Segment Start: DATA UNDER STUDY
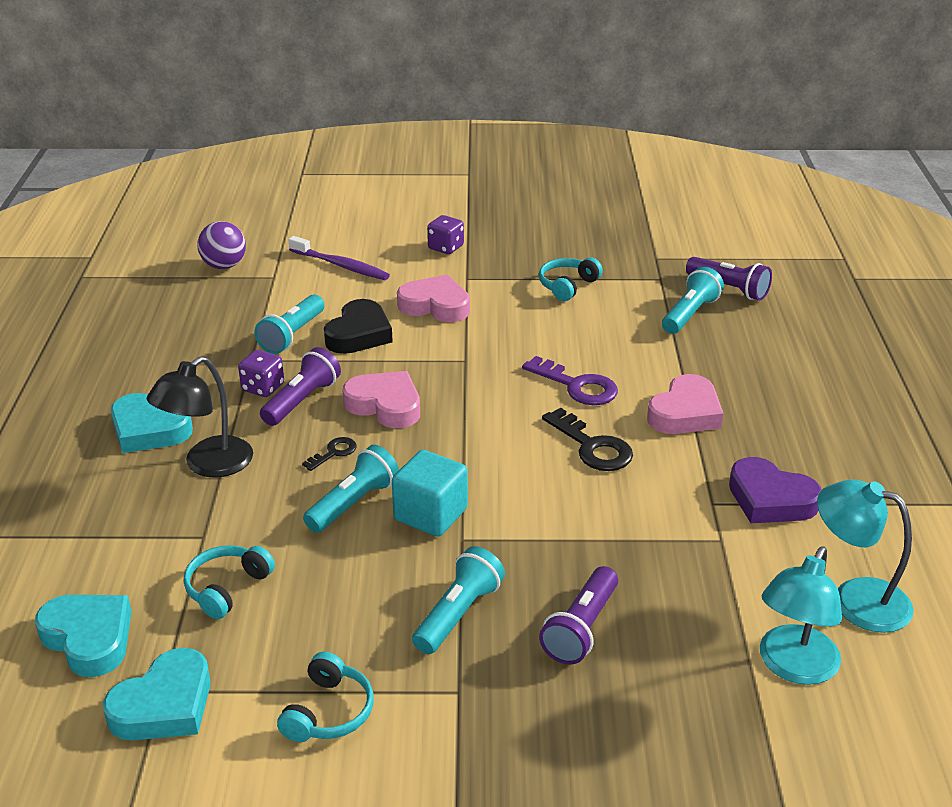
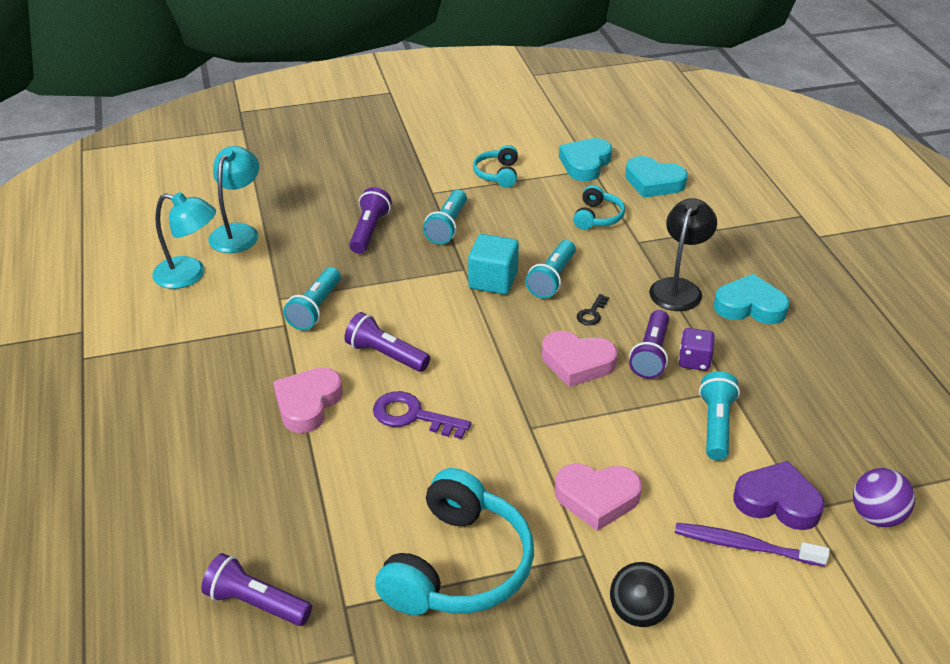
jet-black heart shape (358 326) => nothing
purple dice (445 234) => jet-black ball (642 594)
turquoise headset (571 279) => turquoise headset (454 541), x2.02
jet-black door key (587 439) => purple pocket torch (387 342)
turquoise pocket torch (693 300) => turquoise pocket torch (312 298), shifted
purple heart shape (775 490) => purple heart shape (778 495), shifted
Segment End: DATA UNDER STUDY
#### EXERCISE INSTRUCTIONS
Give back exactly the lines from the one that contains "turquoise headset (571" to the end of the data above, both of those lines included.

#### WORKED SOLUTION
turquoise headset (571 279) => turquoise headset (454 541), x2.02
jet-black door key (587 439) => purple pocket torch (387 342)
turquoise pocket torch (693 300) => turquoise pocket torch (312 298), shifted
purple heart shape (775 490) => purple heart shape (778 495), shifted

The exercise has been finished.